[Spatial object tracking data]
::::::
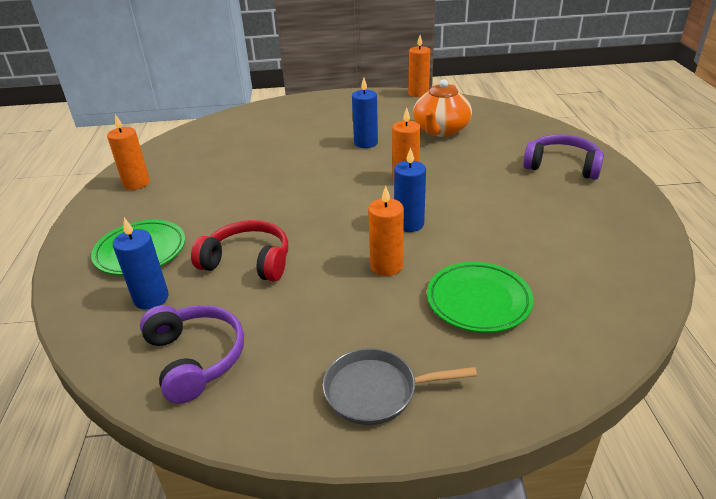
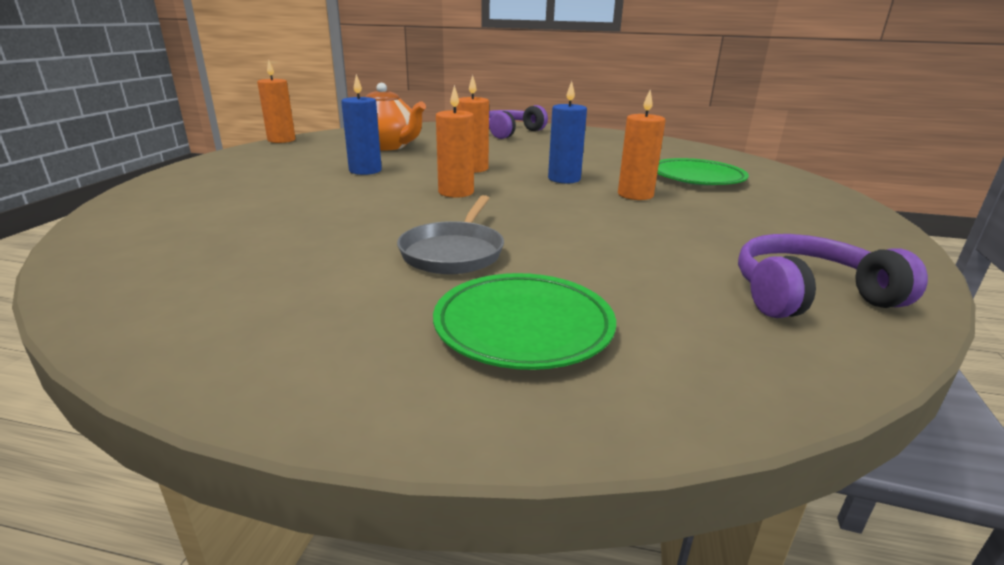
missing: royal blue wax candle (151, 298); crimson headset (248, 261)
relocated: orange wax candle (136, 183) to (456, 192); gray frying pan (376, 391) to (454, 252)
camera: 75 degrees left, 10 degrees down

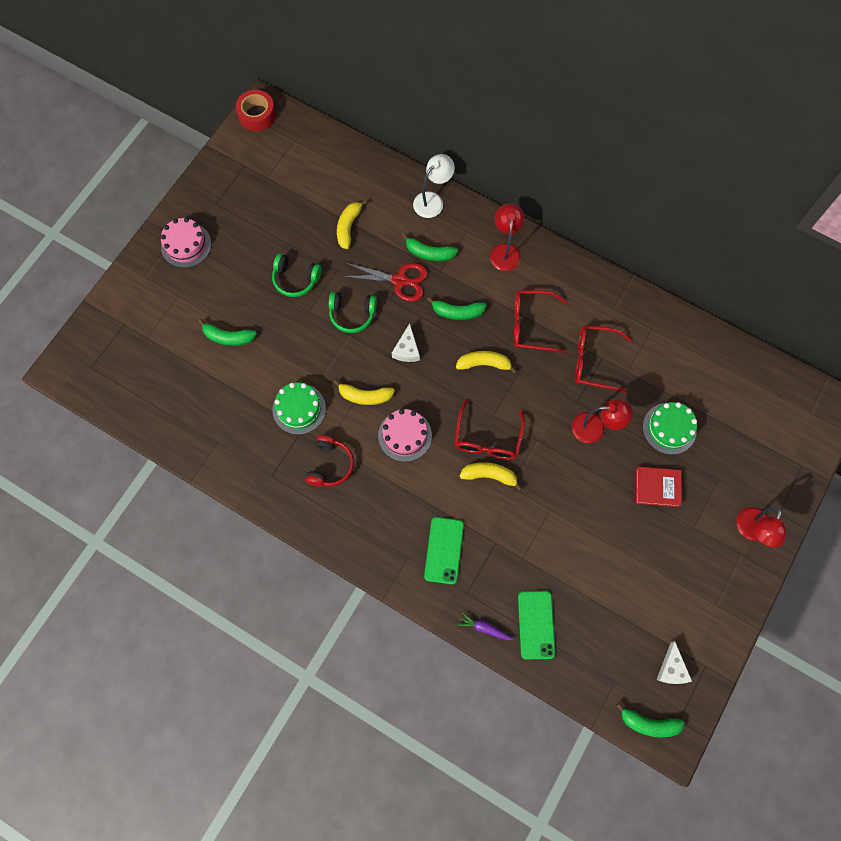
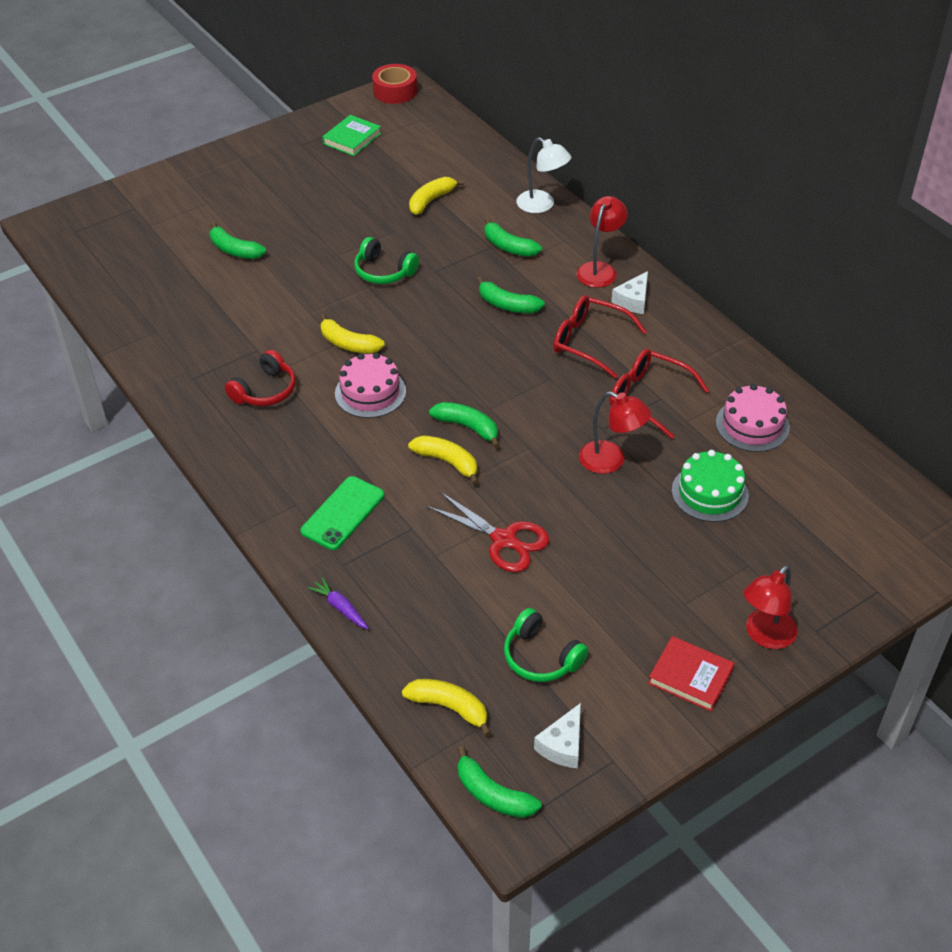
missing: emerald cake (299, 409); emerald smartphone (536, 624)
appeared: emerald hardcover (352, 139)
relocated: rose-pink cake (186, 245) to (752, 425); emerald headset (295, 279) to (541, 657); crimson scissors (399, 280) to (504, 540); white cheese (407, 349) to (633, 300); bright yellow banana (484, 364) to (449, 707); crimson hardcover (657, 487) to (690, 676)
exchanged: crimson glasses (487, 439) to emerald banana (468, 427)
spun: white desk lamp (432, 200) = (542, 205) 60 degrees clockwise
camera: 25 degrees right, 25 degrees down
::::::
Above are records to transcribe exactly; leave their pictures out.

missing: royal blue wax candle (151, 298); crimson headset (248, 261)
relocated: orange wax candle (136, 183) to (456, 192); gray frying pan (376, 391) to (454, 252)
camera: 75 degrees left, 10 degrees down

missing: emerald cake (299, 409); emerald smartphone (536, 624)
appeared: emerald hardcover (352, 139)
relocated: rose-pink cake (186, 245) to (752, 425); emerald headset (295, 279) to (541, 657); crimson scissors (399, 280) to (504, 540); white cheese (407, 349) to (633, 300); bright yellow banana (484, 364) to (449, 707); crimson hardcover (657, 487) to (690, 676)
exchanged: crimson glasses (487, 439) to emerald banana (468, 427)
spun: white desk lamp (432, 200) = (542, 205) 60 degrees clockwise
camera: 25 degrees right, 25 degrees down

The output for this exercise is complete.